*What you are asked to do*. Pictures aside, the output must consist of the lines from the one containing "building: none -> [258,301,387,369]" through the end of the data, reproduced exactly.
>>>>
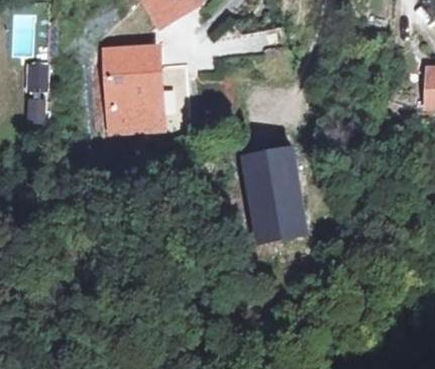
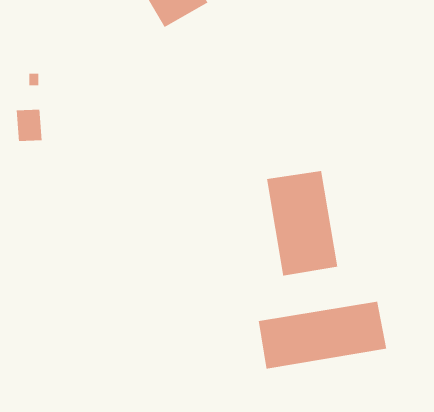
building: [109,51,162,130] -> none
building: none -> [258,301,387,369]

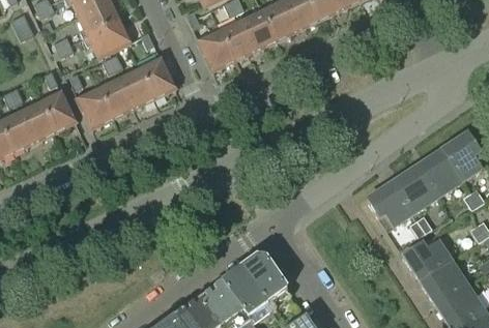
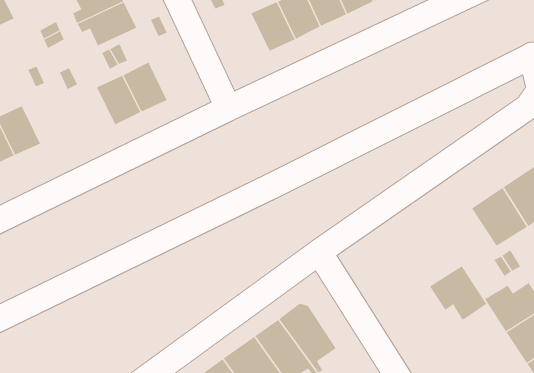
building: [198,30,233,70] -> none
building: [139,59,174,98] -> none
building: [77,88,112,127] -> none
building: [39,92,75,132] -> none
building: [366,183,411,227] -> [429,266,487,321]

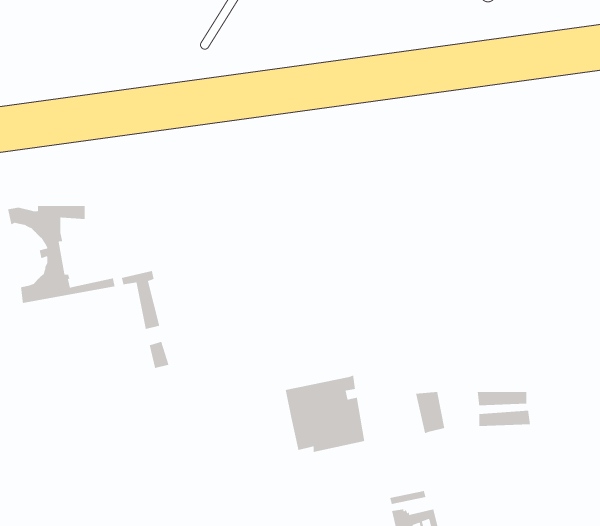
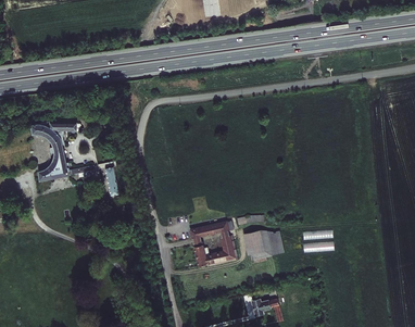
building: none -> [244,230,272,257]

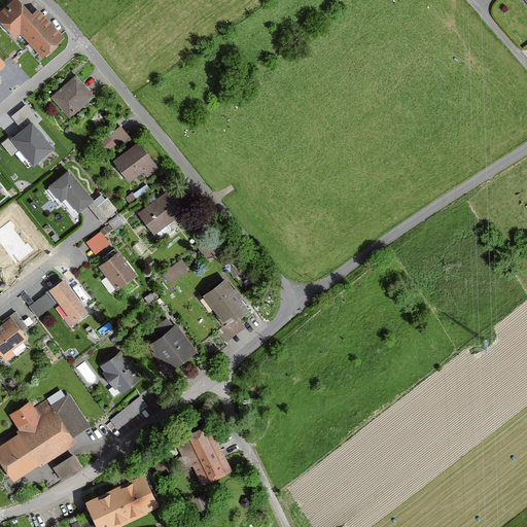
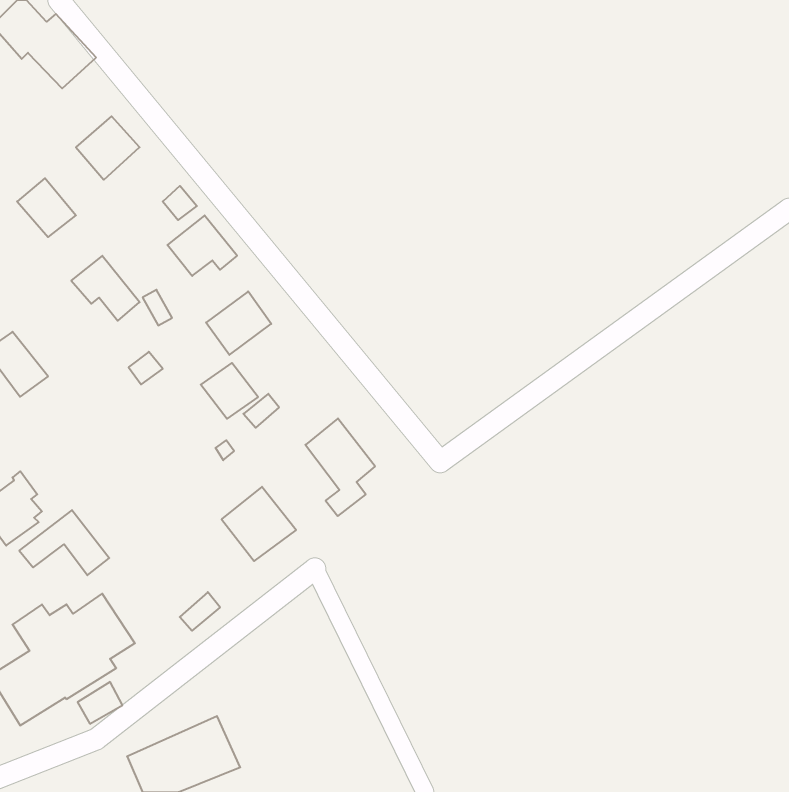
building: [97,253,135,290] -> [201,363,258,419]
building: [27,280,86,323] -> [19,510,109,575]
building: [100,352,142,394] -> none
building: [172,424,232,487] -> none

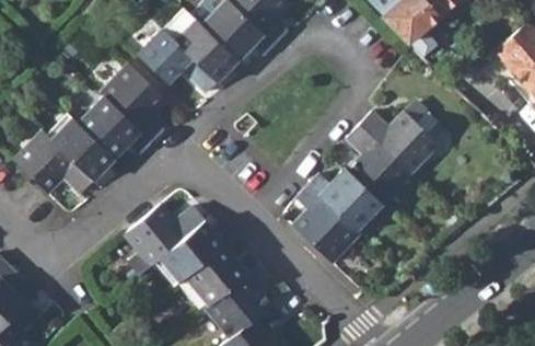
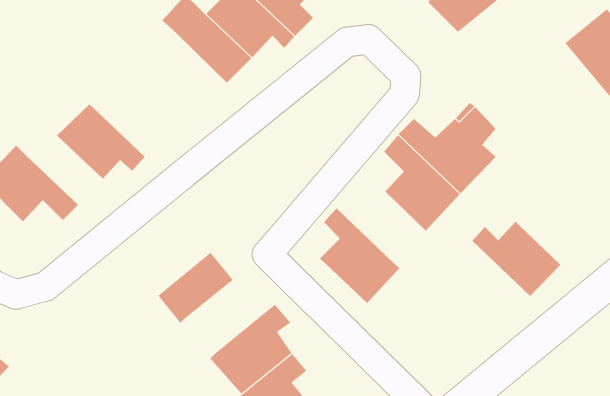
building: [140,31,218,92] -> none
building: [100,65,165,142] -> none
building: [54,120,116,182] -> none
building: [307,168,381,230] -> [472,221,561,297]
building: [126,204,205,273] -> none
building: [184,243,257,303] -> none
<<<<
*Result below*.
building: none -> [258,301,387,369]

building: [198,30,233,70] -> none
building: [139,59,174,98] -> none
building: [77,88,112,127] -> none
building: [39,92,75,132] -> none
building: [366,183,411,227] -> [429,266,487,321]

building: none -> [244,230,272,257]

building: [97,253,135,290] -> [201,363,258,419]
building: [27,280,86,323] -> [19,510,109,575]
building: [100,352,142,394] -> none
building: [172,424,232,487] -> none

building: [140,31,218,92] -> none
building: [100,65,165,142] -> none
building: [54,120,116,182] -> none
building: [307,168,381,230] -> [472,221,561,297]
building: [126,204,205,273] -> none
building: [184,243,257,303] -> none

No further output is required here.